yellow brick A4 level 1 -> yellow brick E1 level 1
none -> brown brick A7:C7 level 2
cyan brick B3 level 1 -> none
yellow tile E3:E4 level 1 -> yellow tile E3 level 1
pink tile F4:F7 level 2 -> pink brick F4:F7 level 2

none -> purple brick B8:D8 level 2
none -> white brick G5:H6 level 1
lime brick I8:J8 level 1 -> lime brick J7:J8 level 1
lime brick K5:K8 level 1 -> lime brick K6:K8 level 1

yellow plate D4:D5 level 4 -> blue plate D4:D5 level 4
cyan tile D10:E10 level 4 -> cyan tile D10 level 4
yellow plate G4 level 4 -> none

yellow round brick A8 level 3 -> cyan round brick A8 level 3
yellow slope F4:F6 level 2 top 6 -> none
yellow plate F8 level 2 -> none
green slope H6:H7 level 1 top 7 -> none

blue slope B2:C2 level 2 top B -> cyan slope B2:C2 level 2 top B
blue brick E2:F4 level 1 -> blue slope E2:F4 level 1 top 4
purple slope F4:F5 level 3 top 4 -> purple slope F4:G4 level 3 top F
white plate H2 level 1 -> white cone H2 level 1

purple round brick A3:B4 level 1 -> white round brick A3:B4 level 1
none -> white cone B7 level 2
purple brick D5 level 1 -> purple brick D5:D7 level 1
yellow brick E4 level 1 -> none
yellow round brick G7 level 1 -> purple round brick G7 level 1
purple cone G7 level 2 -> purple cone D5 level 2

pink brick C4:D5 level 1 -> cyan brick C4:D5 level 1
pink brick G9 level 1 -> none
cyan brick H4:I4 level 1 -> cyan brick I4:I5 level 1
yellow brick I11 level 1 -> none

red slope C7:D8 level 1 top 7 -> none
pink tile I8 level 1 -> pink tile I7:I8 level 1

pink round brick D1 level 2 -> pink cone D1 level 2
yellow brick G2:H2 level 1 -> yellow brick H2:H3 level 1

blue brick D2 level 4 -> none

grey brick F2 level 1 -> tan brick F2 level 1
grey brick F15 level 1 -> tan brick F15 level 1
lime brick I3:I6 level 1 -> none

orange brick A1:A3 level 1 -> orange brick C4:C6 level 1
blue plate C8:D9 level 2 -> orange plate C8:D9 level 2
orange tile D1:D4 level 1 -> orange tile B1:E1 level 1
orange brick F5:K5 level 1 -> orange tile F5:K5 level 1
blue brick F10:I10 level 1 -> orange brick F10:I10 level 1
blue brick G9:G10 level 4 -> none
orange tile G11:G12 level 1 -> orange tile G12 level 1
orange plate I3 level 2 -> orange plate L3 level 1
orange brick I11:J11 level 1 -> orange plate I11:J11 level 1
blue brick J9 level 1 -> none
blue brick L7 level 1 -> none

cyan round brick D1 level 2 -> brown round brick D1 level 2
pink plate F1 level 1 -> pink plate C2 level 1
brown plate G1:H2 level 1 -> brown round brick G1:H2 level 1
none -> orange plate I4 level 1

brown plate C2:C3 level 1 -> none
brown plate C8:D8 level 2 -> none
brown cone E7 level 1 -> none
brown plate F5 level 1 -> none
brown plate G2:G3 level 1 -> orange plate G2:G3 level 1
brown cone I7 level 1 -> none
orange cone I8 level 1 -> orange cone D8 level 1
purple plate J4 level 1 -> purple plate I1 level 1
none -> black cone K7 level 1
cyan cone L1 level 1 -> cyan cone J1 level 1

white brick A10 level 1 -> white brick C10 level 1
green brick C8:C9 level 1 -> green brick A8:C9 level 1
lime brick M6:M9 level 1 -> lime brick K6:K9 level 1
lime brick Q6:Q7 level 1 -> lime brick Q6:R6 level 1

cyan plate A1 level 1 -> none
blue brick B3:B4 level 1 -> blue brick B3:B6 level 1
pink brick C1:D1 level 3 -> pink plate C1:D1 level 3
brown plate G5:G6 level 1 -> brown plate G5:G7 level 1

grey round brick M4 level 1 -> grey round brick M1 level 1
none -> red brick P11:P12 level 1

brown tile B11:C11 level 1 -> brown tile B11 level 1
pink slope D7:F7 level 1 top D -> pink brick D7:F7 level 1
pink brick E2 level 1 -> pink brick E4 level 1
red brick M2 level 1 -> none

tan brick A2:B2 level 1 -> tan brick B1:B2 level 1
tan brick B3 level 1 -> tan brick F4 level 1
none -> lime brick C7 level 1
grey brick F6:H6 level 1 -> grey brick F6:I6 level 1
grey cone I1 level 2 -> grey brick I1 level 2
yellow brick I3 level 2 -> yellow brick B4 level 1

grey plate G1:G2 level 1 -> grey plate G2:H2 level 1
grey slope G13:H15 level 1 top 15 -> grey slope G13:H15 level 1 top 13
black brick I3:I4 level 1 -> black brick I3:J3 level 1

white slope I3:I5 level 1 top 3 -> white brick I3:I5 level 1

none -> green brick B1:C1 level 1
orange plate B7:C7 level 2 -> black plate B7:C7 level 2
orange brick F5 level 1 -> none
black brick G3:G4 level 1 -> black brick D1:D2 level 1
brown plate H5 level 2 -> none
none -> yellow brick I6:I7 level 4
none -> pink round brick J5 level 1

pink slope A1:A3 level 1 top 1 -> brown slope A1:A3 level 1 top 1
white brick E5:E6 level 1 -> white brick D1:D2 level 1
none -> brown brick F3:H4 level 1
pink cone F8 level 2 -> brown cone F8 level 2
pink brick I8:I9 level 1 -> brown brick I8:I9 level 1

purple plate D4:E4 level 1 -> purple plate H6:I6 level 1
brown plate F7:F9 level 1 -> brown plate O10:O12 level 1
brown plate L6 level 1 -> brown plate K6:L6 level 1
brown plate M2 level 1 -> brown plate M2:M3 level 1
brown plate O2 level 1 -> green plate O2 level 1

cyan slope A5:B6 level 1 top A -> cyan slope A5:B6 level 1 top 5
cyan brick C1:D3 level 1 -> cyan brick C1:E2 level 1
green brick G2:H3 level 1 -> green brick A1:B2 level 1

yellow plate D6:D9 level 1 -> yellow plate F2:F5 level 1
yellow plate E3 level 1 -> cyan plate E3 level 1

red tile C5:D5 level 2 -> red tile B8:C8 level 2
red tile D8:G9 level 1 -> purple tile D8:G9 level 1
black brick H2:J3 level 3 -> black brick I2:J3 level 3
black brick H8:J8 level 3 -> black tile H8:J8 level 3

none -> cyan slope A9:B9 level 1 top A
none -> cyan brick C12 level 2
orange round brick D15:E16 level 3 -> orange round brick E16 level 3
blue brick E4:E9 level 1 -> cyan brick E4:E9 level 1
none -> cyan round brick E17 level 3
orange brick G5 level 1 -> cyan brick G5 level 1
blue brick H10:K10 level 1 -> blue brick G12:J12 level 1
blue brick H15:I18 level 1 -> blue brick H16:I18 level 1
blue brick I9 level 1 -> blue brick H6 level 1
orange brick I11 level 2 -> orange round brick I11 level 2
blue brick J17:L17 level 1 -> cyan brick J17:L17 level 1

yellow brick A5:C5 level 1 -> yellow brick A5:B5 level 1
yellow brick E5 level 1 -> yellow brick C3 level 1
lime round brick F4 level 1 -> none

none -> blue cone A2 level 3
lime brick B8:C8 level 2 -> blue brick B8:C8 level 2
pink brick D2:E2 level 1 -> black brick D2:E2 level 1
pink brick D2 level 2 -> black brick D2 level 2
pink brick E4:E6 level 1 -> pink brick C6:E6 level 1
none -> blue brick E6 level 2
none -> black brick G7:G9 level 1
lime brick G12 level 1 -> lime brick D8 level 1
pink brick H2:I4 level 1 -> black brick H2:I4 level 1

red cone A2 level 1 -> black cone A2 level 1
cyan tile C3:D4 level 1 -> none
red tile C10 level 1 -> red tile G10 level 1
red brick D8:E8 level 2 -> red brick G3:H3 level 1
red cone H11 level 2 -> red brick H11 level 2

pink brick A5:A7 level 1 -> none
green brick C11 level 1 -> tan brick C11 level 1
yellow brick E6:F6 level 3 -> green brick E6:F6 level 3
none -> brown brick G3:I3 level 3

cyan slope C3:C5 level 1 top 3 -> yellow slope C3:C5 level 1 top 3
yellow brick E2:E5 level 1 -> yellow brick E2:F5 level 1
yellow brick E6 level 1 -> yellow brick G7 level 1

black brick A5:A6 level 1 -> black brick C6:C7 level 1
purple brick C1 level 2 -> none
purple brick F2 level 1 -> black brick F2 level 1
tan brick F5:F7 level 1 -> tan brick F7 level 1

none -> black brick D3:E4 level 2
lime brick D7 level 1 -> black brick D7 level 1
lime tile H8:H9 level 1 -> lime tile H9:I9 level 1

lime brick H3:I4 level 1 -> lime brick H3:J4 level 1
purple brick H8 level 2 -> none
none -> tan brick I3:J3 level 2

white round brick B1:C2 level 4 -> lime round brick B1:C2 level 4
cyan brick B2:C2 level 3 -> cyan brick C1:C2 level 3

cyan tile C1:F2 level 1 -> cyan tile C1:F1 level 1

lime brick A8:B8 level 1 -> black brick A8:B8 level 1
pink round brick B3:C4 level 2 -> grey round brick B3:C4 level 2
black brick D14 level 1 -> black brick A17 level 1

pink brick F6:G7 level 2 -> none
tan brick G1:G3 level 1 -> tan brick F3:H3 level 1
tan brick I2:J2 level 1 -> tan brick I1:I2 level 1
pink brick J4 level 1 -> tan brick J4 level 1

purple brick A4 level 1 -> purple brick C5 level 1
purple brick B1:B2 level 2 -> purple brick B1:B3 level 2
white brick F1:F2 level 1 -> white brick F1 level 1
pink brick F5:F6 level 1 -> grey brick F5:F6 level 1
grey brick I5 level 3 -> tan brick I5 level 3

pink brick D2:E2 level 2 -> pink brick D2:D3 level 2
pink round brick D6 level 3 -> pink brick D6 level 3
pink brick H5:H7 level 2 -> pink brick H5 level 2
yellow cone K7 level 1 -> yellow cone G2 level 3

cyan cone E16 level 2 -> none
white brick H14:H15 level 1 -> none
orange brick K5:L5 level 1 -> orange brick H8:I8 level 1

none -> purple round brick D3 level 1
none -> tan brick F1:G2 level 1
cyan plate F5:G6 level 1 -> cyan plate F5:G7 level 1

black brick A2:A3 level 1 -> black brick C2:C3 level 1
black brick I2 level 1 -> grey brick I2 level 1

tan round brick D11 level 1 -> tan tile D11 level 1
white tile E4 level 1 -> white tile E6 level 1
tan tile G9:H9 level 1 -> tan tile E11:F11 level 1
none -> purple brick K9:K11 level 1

----

_Task goal_. Which lines in the records above contain the word "white"? Return each of them.

_Answer box_.
none -> white brick G5:H6 level 1
white plate H2 level 1 -> white cone H2 level 1
purple round brick A3:B4 level 1 -> white round brick A3:B4 level 1
none -> white cone B7 level 2
white brick A10 level 1 -> white brick C10 level 1
white slope I3:I5 level 1 top 3 -> white brick I3:I5 level 1
white brick E5:E6 level 1 -> white brick D1:D2 level 1
white round brick B1:C2 level 4 -> lime round brick B1:C2 level 4
white brick F1:F2 level 1 -> white brick F1 level 1
white brick H14:H15 level 1 -> none
white tile E4 level 1 -> white tile E6 level 1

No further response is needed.